# [TASK GOAL]
Produce word for word the lines of the data below running from the one that has "U1 pin in+: SIG18 -> SIG6" to the one that has "U1 pin out: SIG6 -> SIG18", inclusive, and no others.

[[ DATA FOR THIS EXERCISE open ]]

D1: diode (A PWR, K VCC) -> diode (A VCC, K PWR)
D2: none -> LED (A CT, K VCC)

[[ DATA FOR THIS EXERCISE closed ]]
[[ DATA FOR THIS EXERCISE open ]]

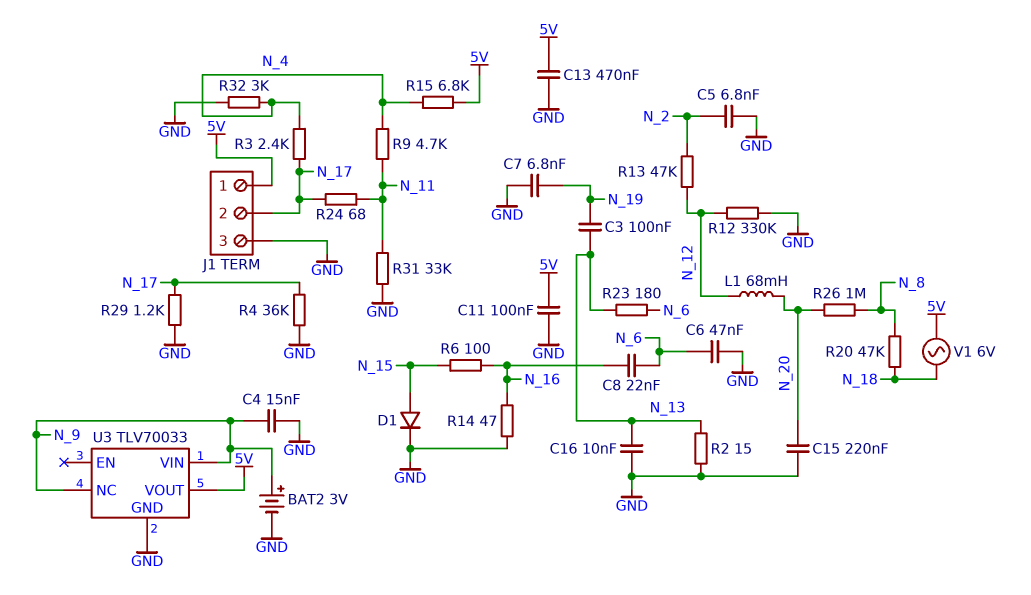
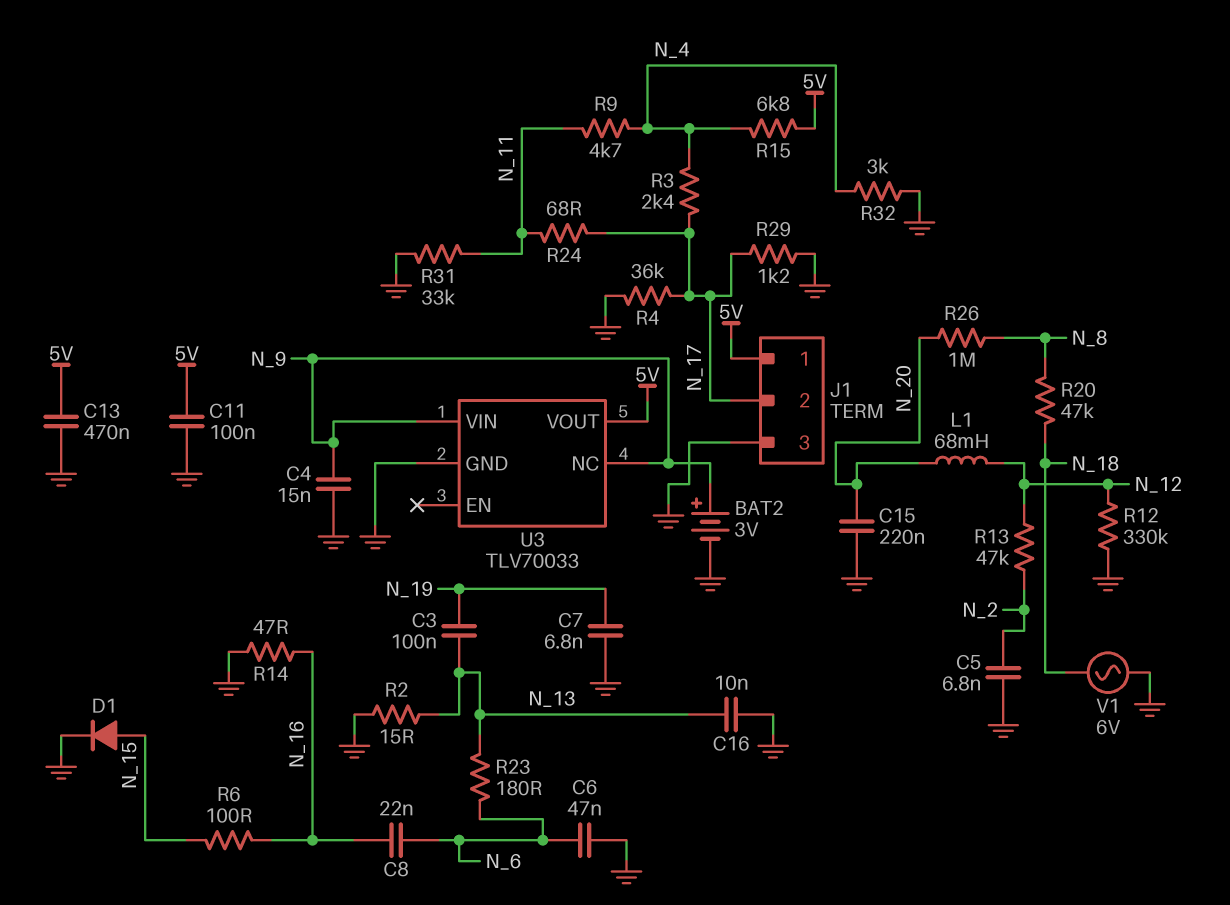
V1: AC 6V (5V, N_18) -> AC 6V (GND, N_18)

[[ DATA FOR THIS EXERCISE closed ]]
[[ DATA FOR THIS EXERCISE open ]]

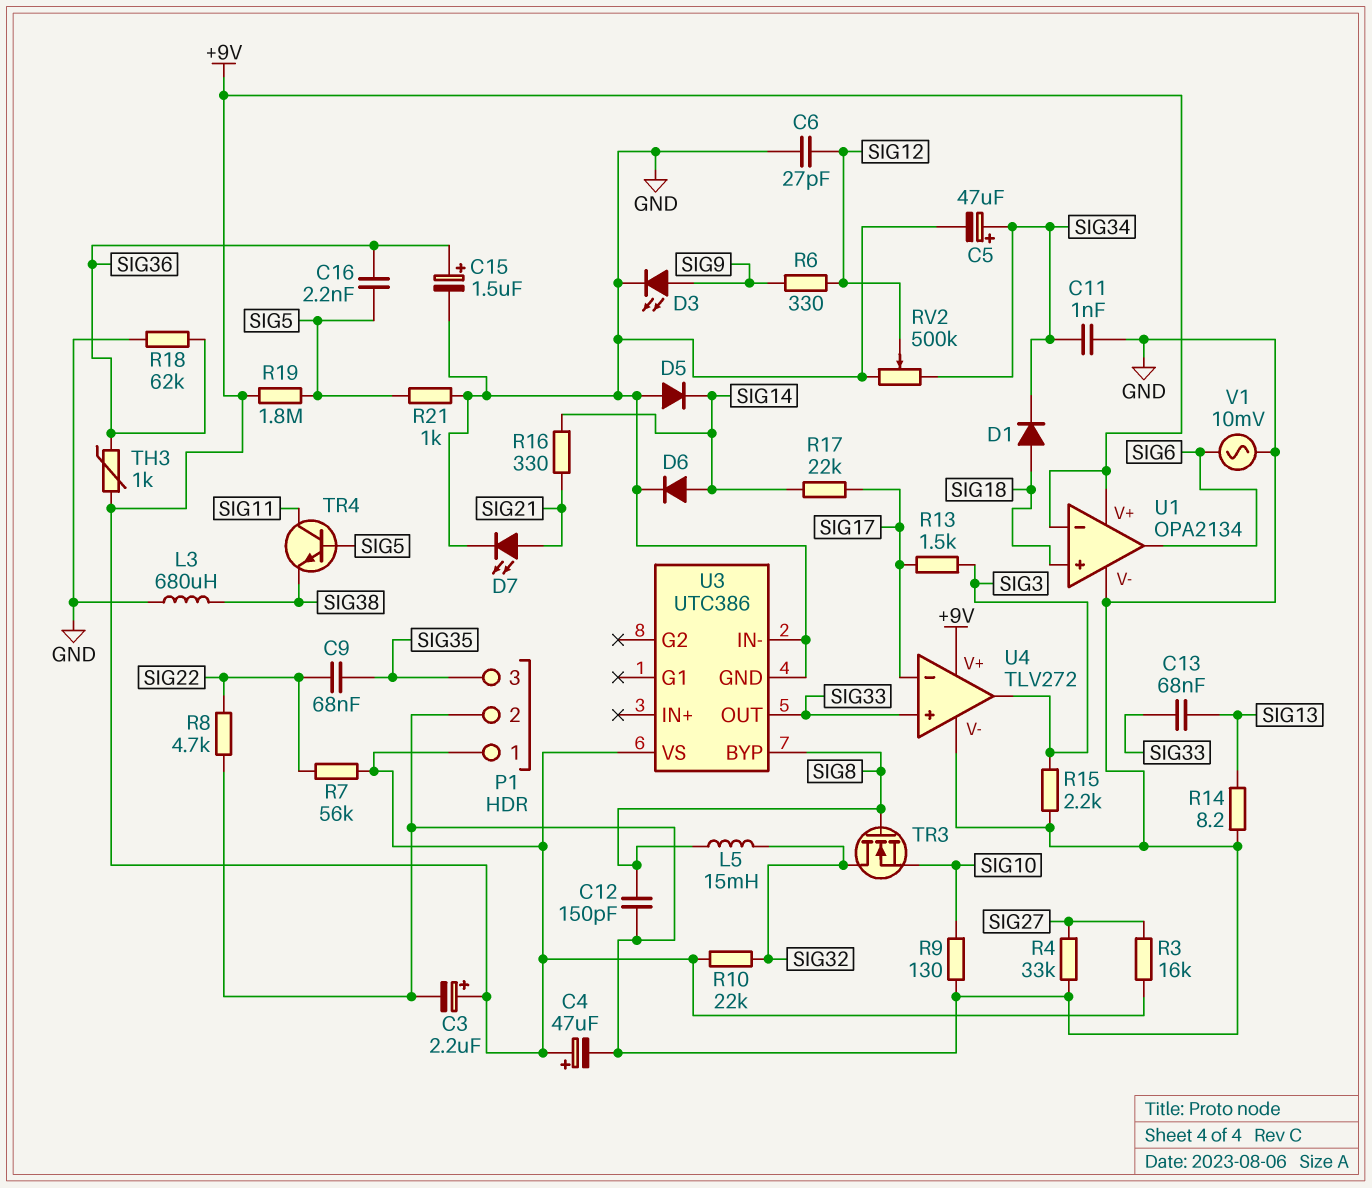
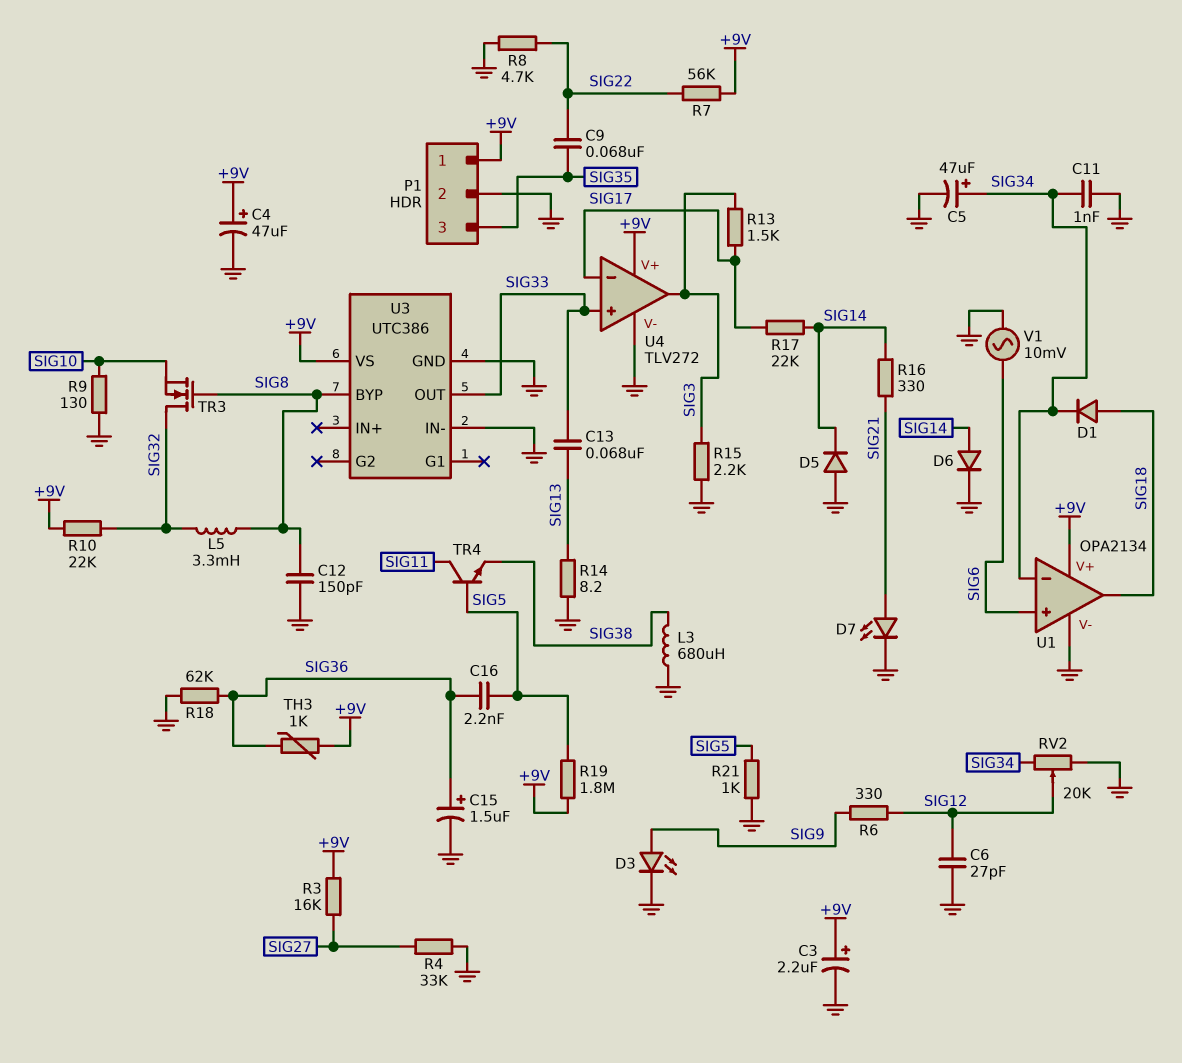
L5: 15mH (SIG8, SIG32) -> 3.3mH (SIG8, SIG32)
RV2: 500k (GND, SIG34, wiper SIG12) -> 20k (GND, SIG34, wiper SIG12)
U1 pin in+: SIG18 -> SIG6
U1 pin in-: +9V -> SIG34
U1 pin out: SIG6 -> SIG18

[[ DATA FOR THIS EXERCISE closed ]]

# [ANSWER BOX]
U1 pin in+: SIG18 -> SIG6
U1 pin in-: +9V -> SIG34
U1 pin out: SIG6 -> SIG18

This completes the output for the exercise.